* [What is required]:
Below are some records. Return exactly the lines from the one with "RGB pin B: TX -> RX" to the one with "SD pin CS: D7 -> D12", and nothing else.

* [Input]:
_ _ _ _ _ _ _
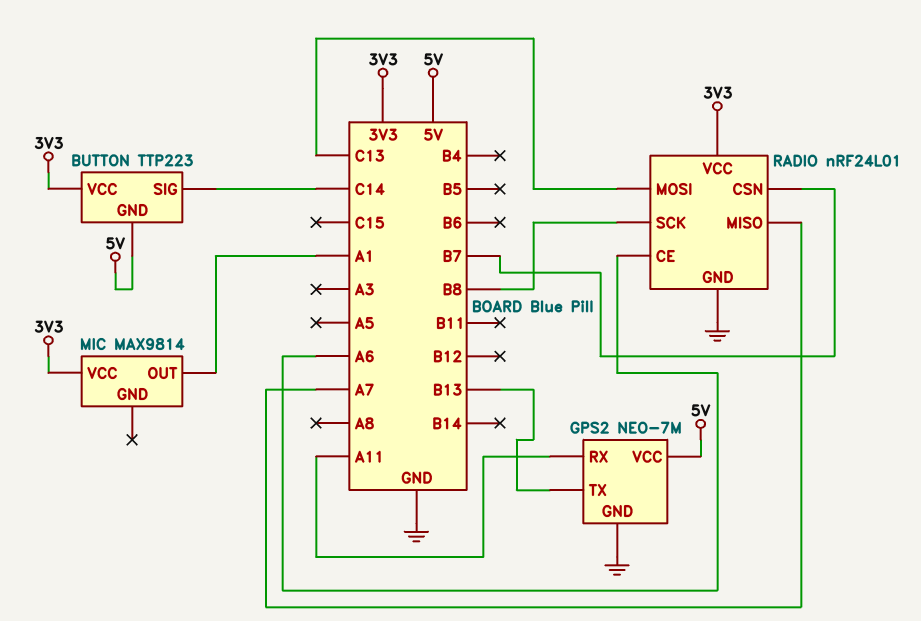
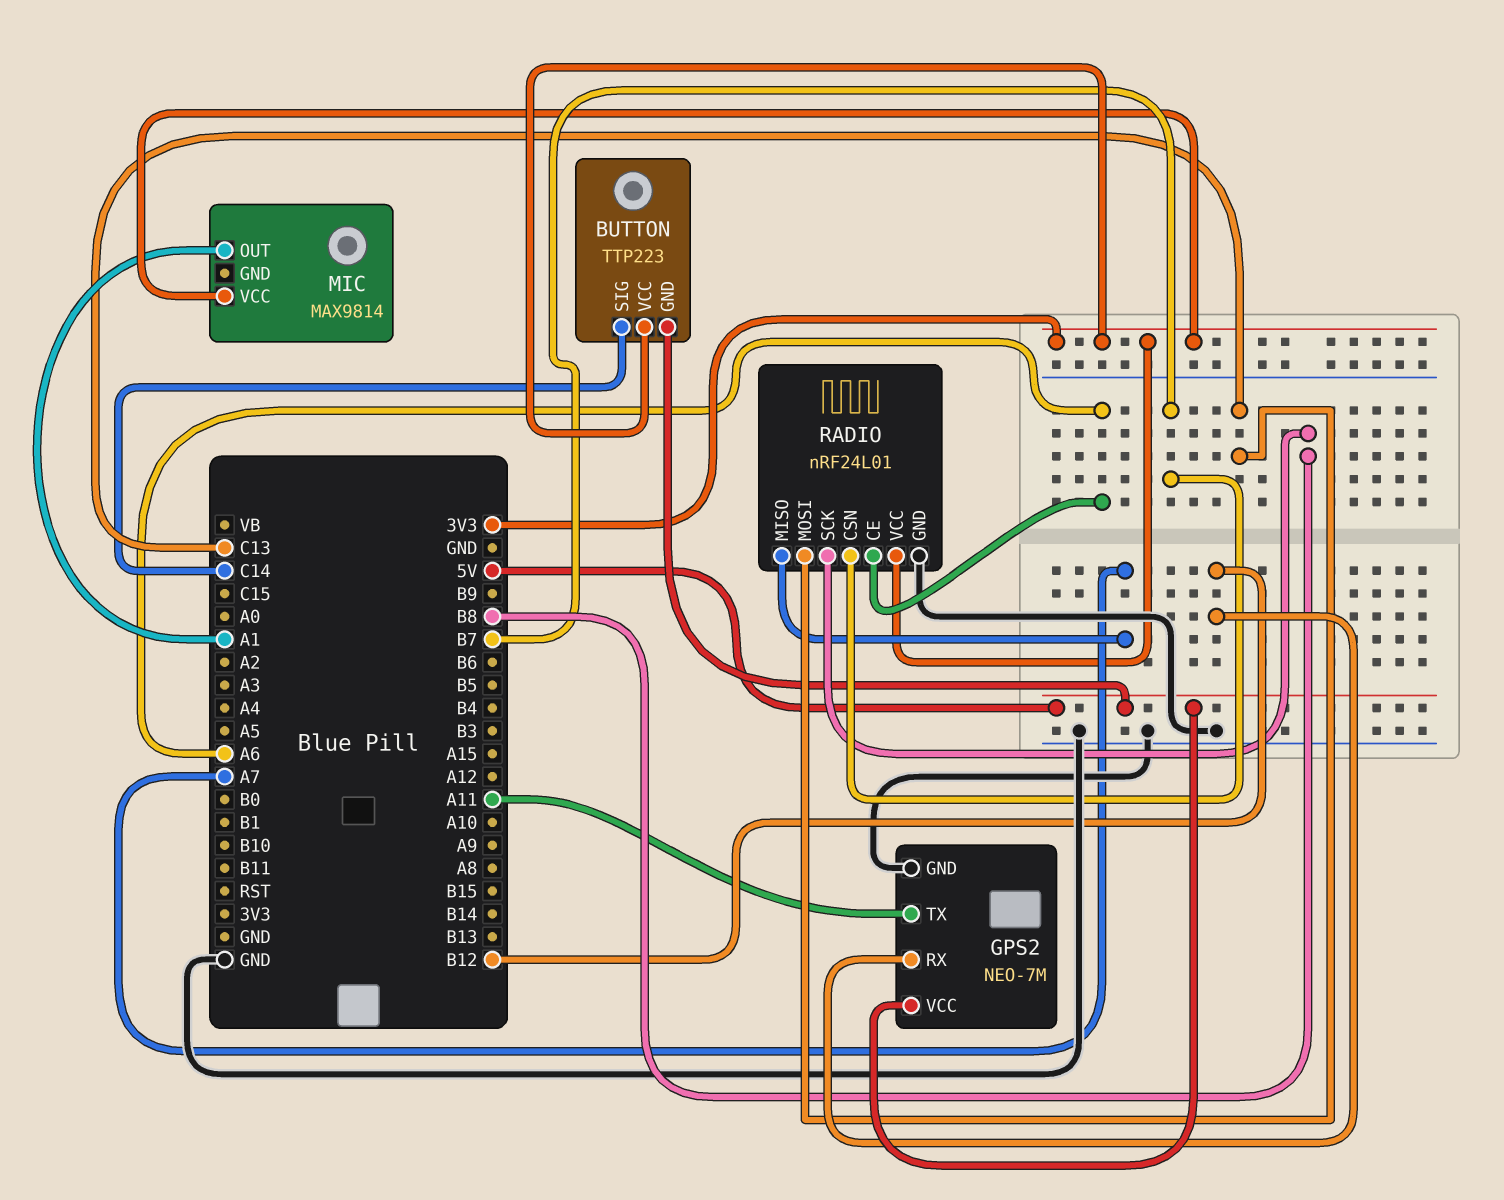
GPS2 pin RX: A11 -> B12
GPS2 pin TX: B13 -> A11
_ _ _ _ _ _ _
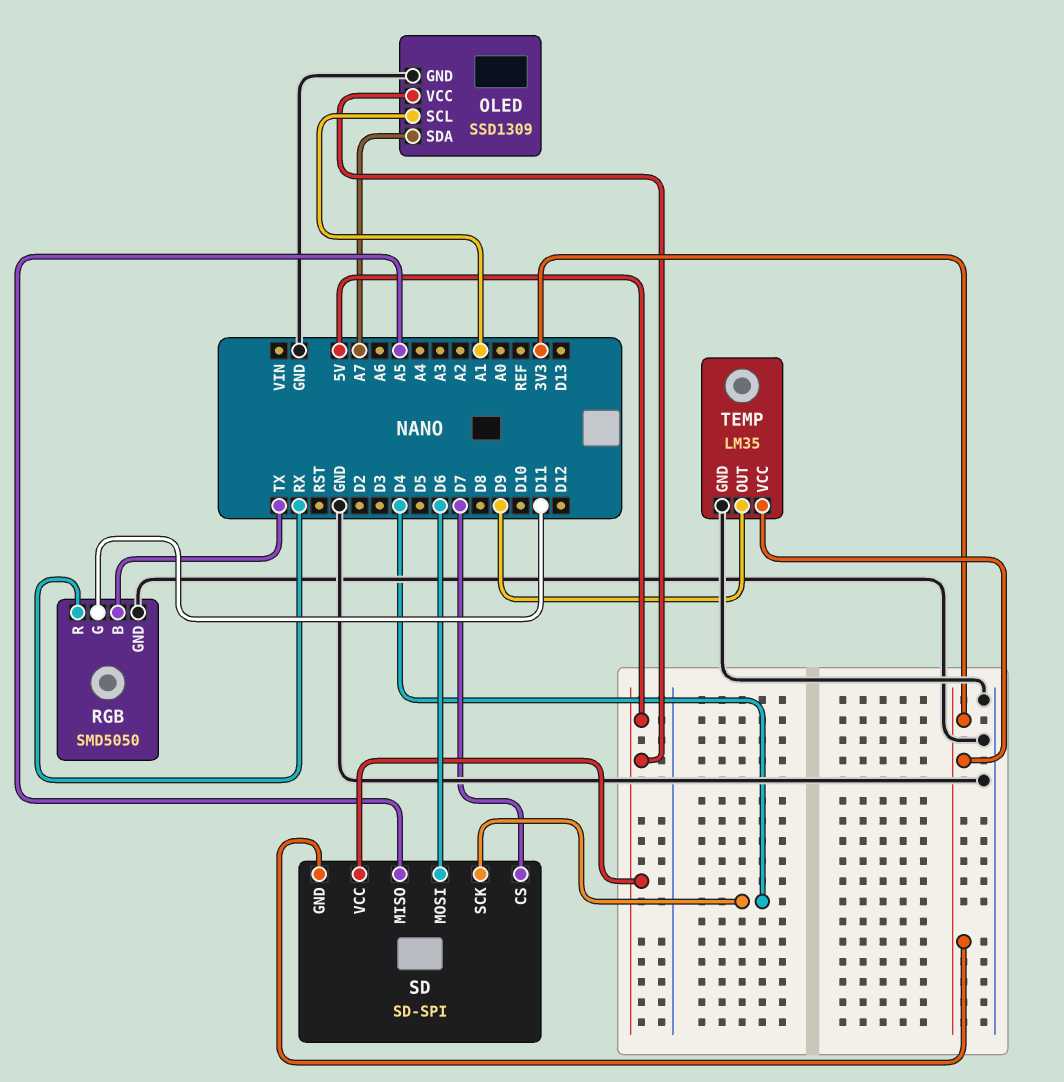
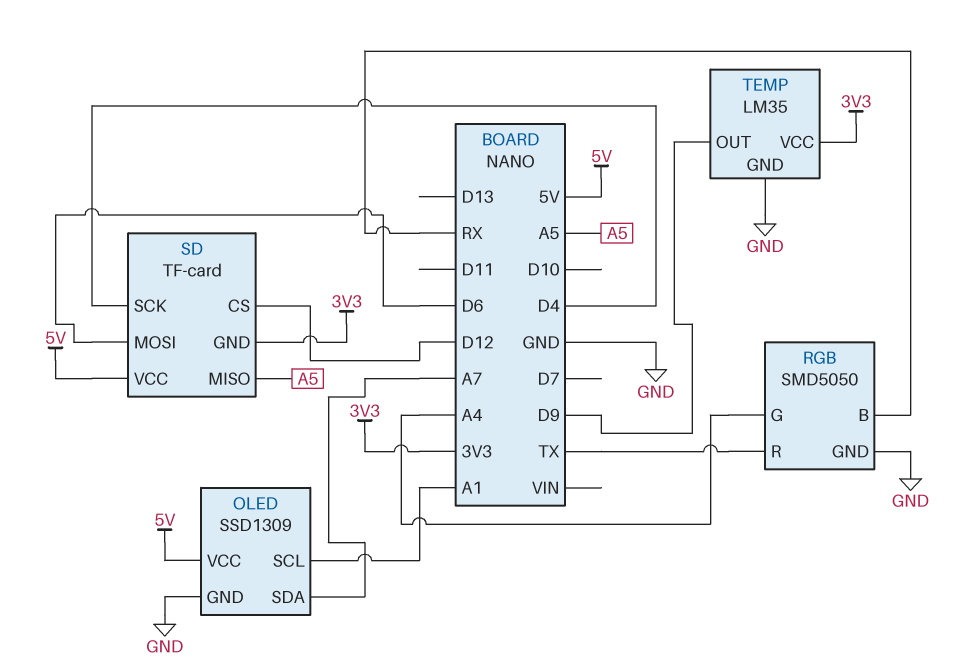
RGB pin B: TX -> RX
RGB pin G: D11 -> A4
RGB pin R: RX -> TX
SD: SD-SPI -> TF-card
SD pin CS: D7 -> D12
_ _ _ _ _ _ _
* [Response box]:
RGB pin B: TX -> RX
RGB pin G: D11 -> A4
RGB pin R: RX -> TX
SD: SD-SPI -> TF-card
SD pin CS: D7 -> D12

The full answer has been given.